Because the pictures are not wanted, reproduce the rest of the records below exactly as they stand.

**Provided information**:
····················

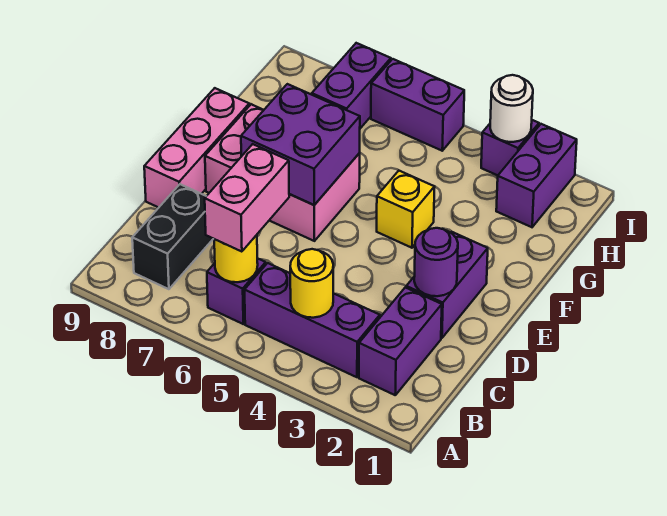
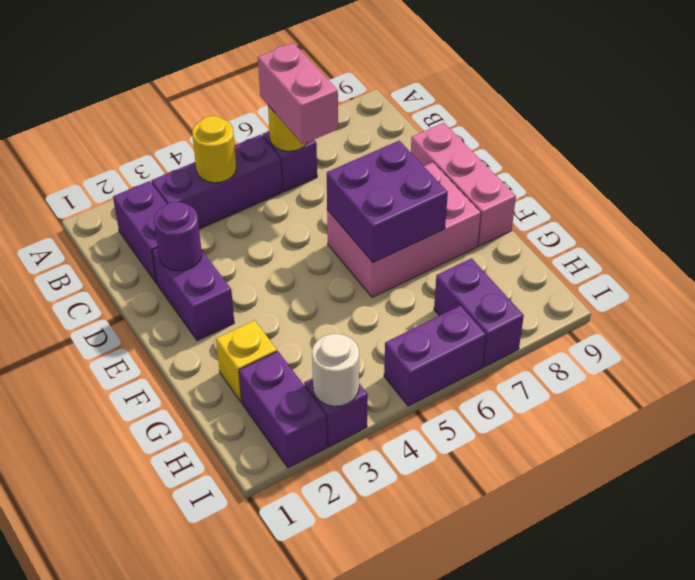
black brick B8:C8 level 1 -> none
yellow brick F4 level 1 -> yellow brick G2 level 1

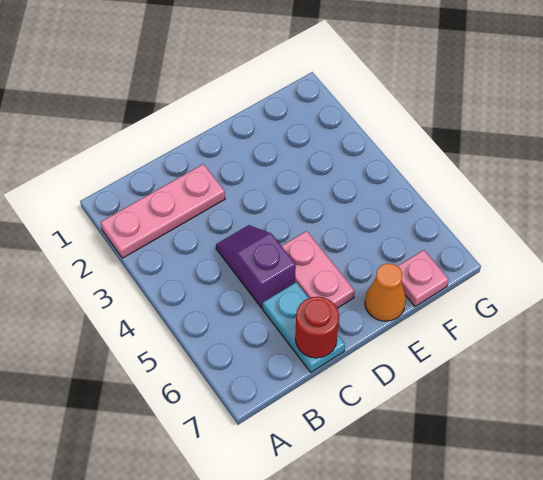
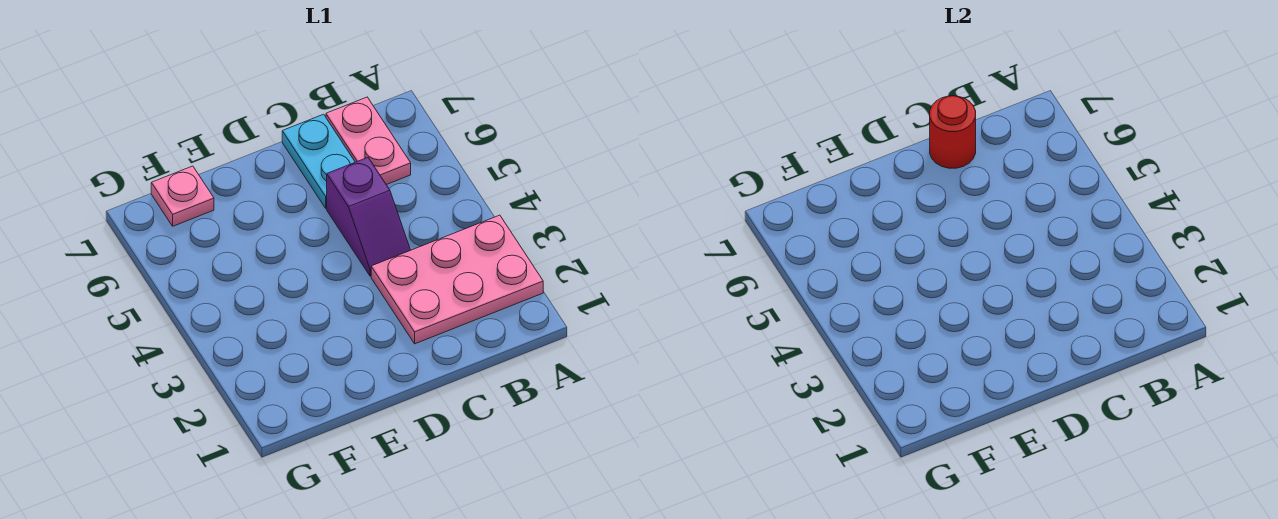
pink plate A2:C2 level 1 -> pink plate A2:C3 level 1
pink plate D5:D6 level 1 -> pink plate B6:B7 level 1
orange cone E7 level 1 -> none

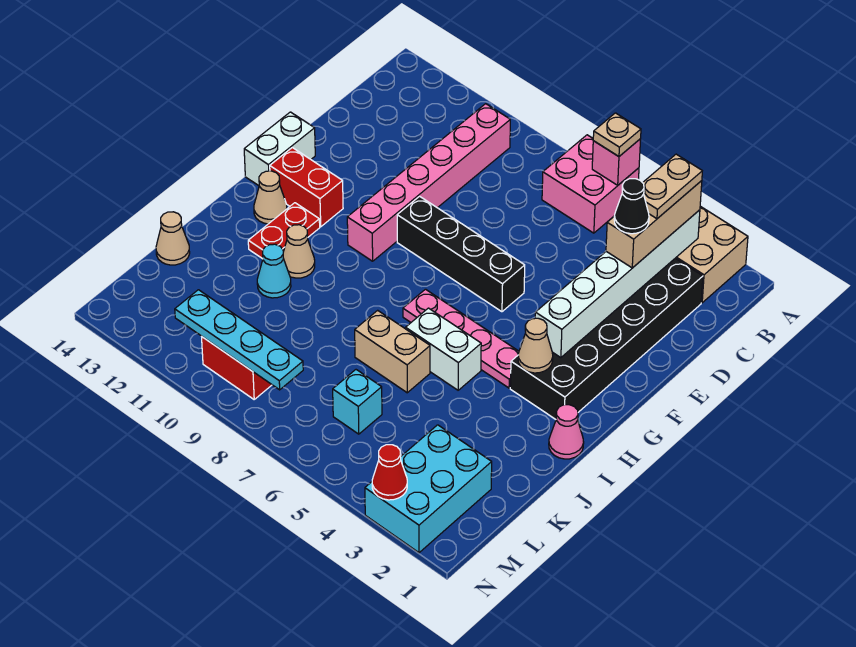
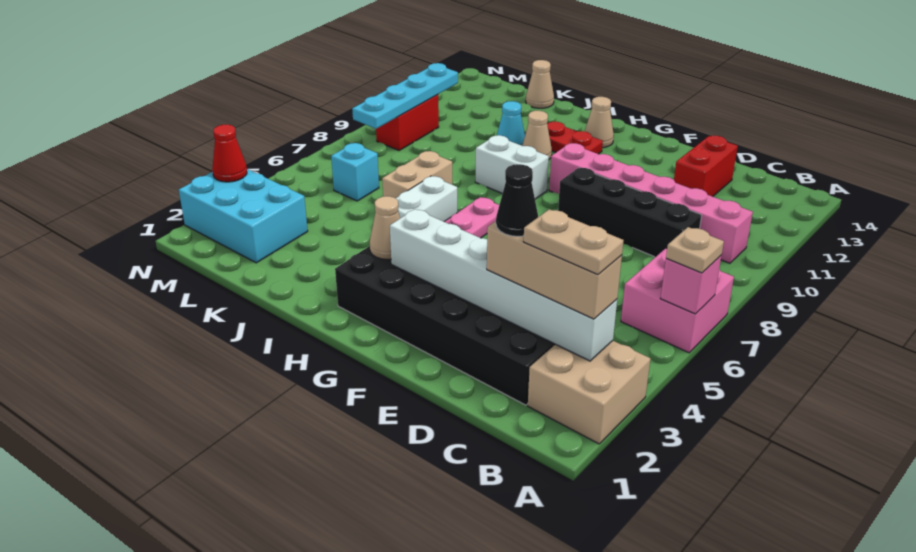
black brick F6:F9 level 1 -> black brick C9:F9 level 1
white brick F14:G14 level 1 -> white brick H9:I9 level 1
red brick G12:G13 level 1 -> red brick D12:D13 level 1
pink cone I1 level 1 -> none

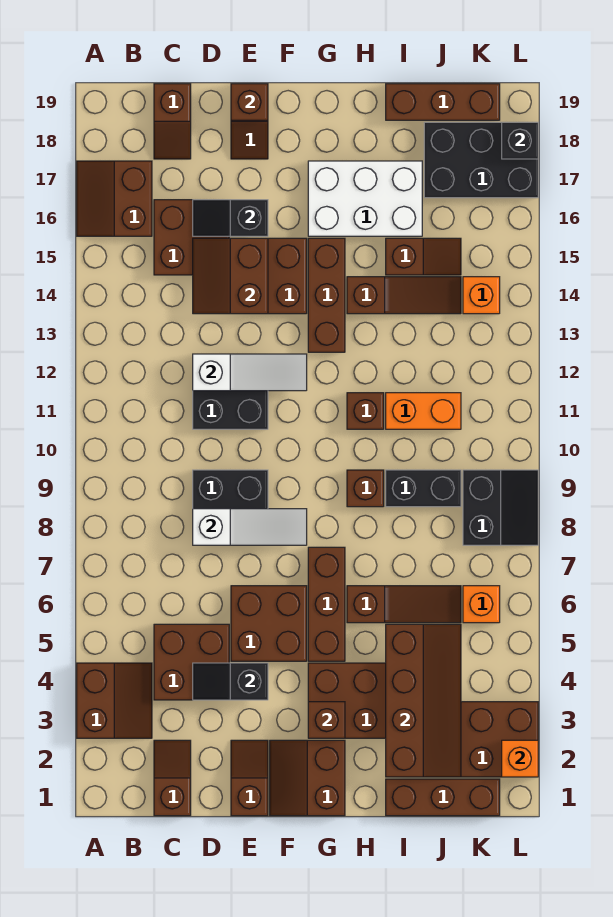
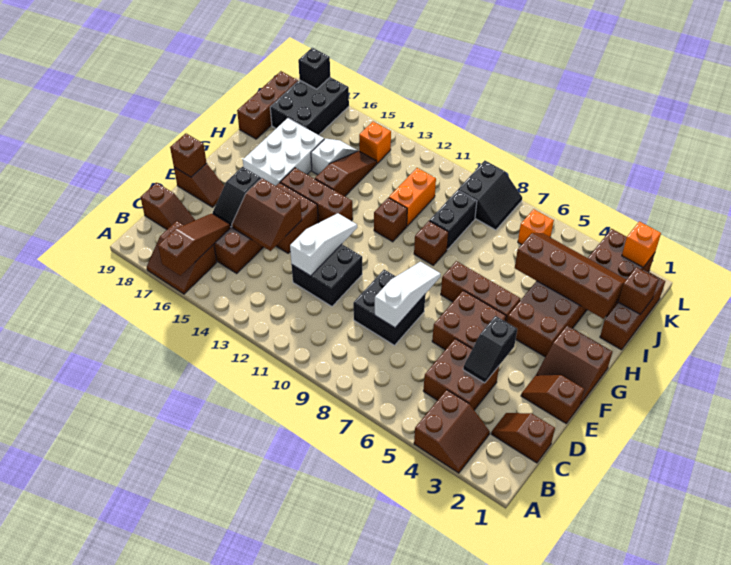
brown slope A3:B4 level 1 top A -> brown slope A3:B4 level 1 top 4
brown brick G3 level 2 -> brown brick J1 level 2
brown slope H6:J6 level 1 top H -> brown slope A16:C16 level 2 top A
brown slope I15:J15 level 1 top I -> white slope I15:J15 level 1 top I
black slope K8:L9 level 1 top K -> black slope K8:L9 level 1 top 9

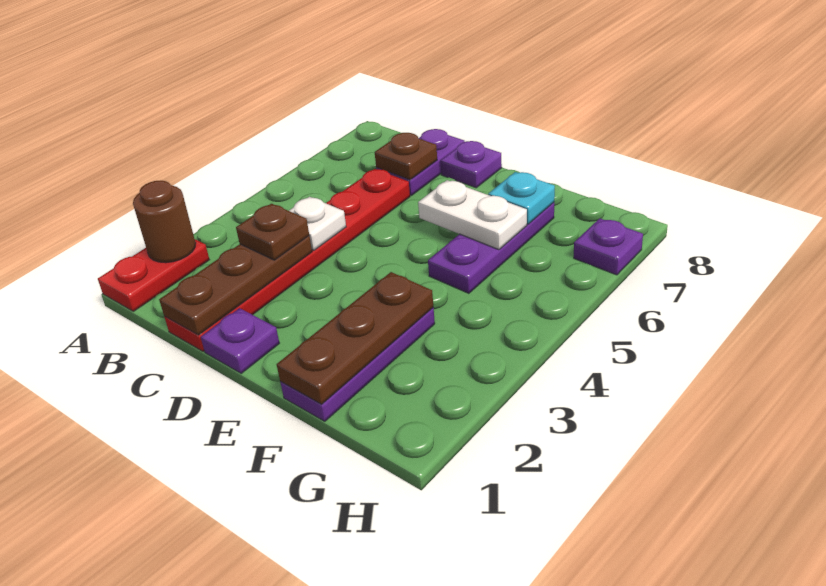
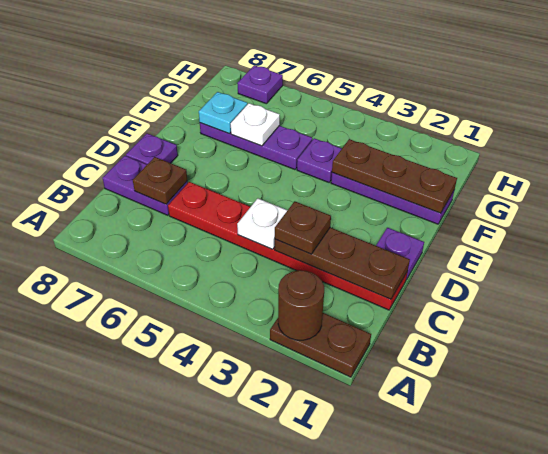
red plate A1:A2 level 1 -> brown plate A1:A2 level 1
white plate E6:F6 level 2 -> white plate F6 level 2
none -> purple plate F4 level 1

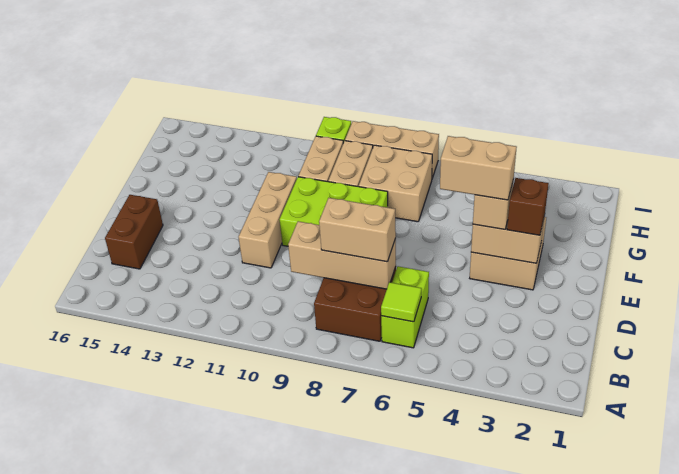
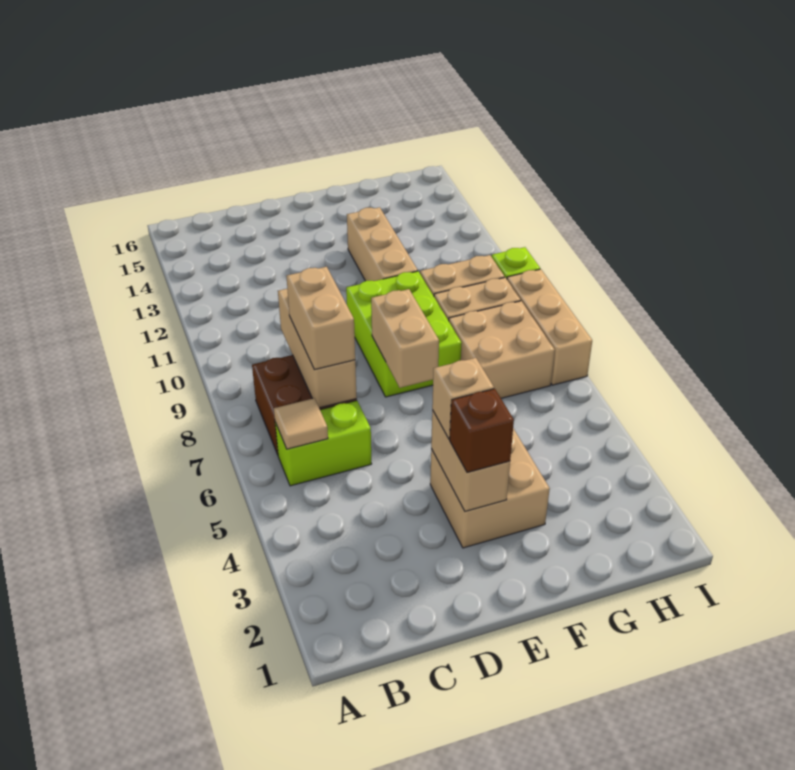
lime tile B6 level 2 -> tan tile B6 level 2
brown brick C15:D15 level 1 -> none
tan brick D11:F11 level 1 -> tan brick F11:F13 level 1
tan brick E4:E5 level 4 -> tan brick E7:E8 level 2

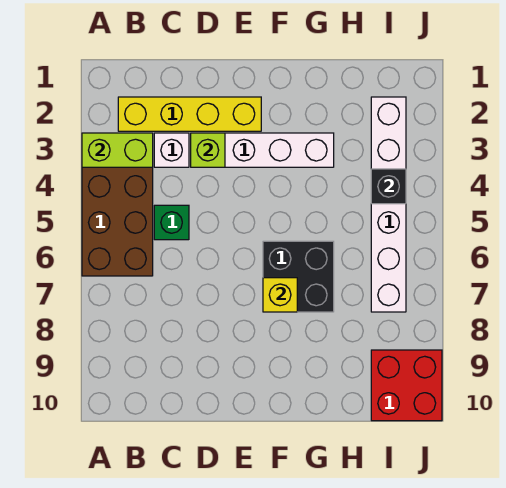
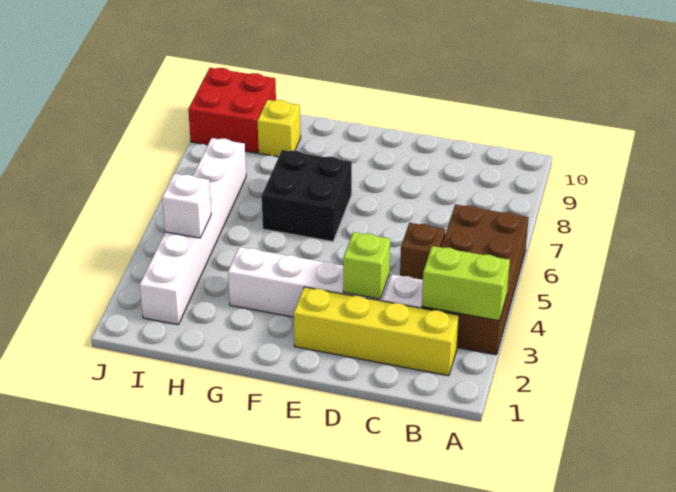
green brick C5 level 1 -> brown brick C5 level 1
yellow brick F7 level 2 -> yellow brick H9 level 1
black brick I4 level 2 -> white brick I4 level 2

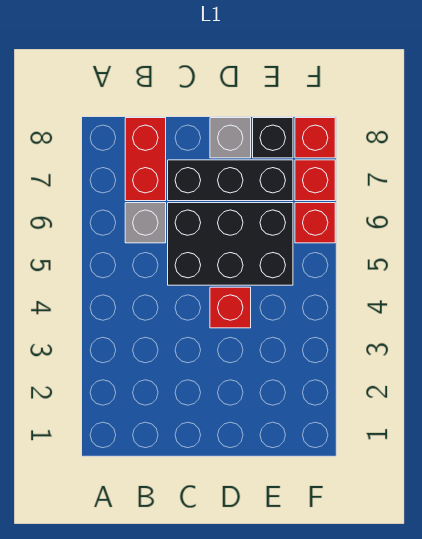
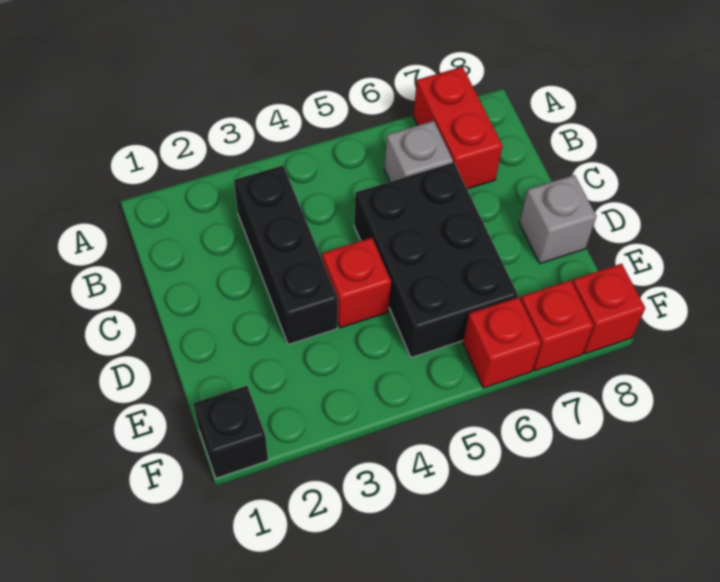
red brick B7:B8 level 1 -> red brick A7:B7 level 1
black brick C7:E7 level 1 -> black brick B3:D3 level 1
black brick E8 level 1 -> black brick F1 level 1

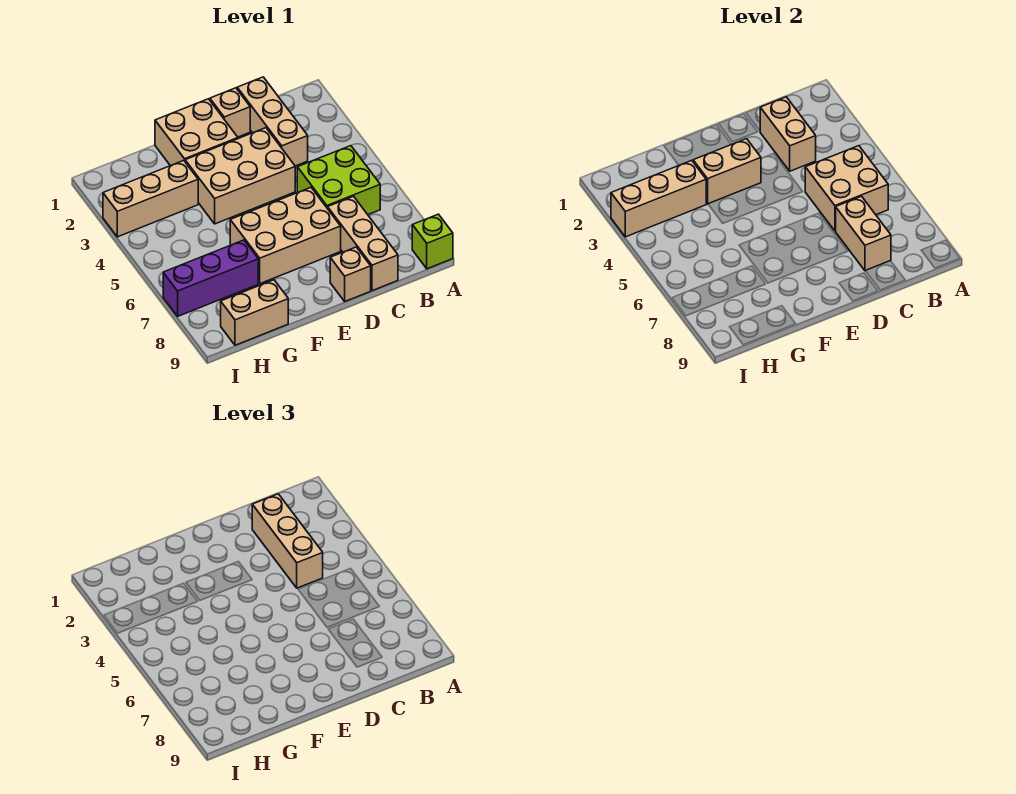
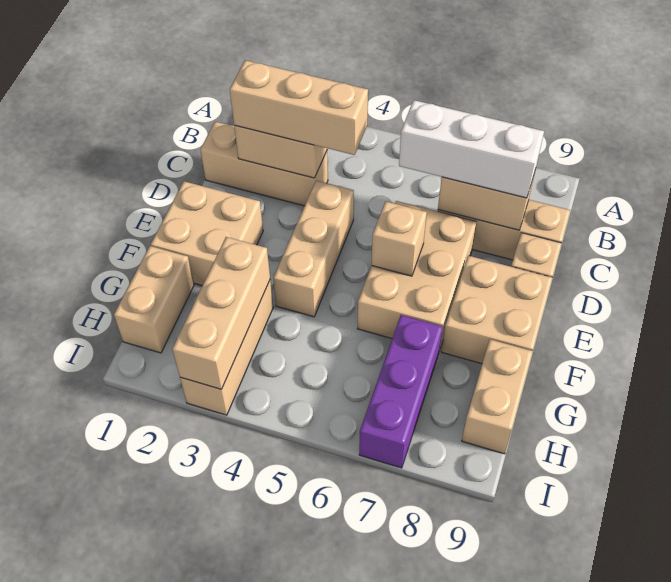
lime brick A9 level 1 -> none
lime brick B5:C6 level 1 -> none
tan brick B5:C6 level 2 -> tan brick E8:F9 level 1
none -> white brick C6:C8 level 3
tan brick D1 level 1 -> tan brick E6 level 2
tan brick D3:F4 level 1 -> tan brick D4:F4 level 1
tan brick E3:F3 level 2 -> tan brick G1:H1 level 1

····················

**Output below**:
black brick B8:C8 level 1 -> none
yellow brick F4 level 1 -> yellow brick G2 level 1

pink plate A2:C2 level 1 -> pink plate A2:C3 level 1
pink plate D5:D6 level 1 -> pink plate B6:B7 level 1
orange cone E7 level 1 -> none

black brick F6:F9 level 1 -> black brick C9:F9 level 1
white brick F14:G14 level 1 -> white brick H9:I9 level 1
red brick G12:G13 level 1 -> red brick D12:D13 level 1
pink cone I1 level 1 -> none

brown slope A3:B4 level 1 top A -> brown slope A3:B4 level 1 top 4
brown brick G3 level 2 -> brown brick J1 level 2
brown slope H6:J6 level 1 top H -> brown slope A16:C16 level 2 top A
brown slope I15:J15 level 1 top I -> white slope I15:J15 level 1 top I
black slope K8:L9 level 1 top K -> black slope K8:L9 level 1 top 9

red plate A1:A2 level 1 -> brown plate A1:A2 level 1
white plate E6:F6 level 2 -> white plate F6 level 2
none -> purple plate F4 level 1

lime tile B6 level 2 -> tan tile B6 level 2
brown brick C15:D15 level 1 -> none
tan brick D11:F11 level 1 -> tan brick F11:F13 level 1
tan brick E4:E5 level 4 -> tan brick E7:E8 level 2

green brick C5 level 1 -> brown brick C5 level 1
yellow brick F7 level 2 -> yellow brick H9 level 1
black brick I4 level 2 -> white brick I4 level 2

red brick B7:B8 level 1 -> red brick A7:B7 level 1
black brick C7:E7 level 1 -> black brick B3:D3 level 1
black brick E8 level 1 -> black brick F1 level 1

lime brick A9 level 1 -> none
lime brick B5:C6 level 1 -> none
tan brick B5:C6 level 2 -> tan brick E8:F9 level 1
none -> white brick C6:C8 level 3
tan brick D1 level 1 -> tan brick E6 level 2
tan brick D3:F4 level 1 -> tan brick D4:F4 level 1
tan brick E3:F3 level 2 -> tan brick G1:H1 level 1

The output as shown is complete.